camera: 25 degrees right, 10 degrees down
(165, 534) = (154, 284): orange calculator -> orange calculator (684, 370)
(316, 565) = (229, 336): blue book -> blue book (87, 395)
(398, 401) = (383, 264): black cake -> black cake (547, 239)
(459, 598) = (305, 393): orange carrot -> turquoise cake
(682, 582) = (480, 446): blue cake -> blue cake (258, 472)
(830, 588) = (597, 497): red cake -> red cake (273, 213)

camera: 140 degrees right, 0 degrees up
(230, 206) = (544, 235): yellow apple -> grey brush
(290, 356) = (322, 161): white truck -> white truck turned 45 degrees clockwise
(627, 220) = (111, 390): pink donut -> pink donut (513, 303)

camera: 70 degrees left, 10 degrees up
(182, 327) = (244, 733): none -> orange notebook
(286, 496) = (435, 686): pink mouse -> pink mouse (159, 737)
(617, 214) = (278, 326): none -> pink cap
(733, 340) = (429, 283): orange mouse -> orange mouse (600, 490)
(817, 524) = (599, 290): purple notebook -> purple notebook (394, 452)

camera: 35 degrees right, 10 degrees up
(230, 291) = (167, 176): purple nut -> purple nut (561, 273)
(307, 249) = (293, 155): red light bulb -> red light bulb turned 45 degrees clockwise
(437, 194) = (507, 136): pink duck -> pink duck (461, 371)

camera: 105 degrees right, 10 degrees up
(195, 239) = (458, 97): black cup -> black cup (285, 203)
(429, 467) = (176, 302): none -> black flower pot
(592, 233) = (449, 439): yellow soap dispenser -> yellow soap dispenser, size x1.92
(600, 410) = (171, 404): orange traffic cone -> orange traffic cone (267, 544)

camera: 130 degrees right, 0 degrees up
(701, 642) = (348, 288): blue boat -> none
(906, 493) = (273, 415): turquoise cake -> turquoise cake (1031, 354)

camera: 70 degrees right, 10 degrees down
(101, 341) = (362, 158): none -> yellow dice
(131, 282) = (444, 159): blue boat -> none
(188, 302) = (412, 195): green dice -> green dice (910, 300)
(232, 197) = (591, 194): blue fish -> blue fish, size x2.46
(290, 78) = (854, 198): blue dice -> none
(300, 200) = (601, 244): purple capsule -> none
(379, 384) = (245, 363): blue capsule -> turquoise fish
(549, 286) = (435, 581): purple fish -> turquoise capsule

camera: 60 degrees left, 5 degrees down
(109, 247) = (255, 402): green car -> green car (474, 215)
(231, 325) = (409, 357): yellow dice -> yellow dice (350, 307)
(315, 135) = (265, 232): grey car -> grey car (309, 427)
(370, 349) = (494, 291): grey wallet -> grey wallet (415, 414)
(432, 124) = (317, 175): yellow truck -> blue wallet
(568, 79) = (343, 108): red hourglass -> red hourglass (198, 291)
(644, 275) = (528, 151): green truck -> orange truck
┄┄┄┄┄┄┄┄┄┄
▸ **What this task involves**
Lines in the material above that contain "camera": how many are there? Reply with the number only.

▸ **Result for this task**
8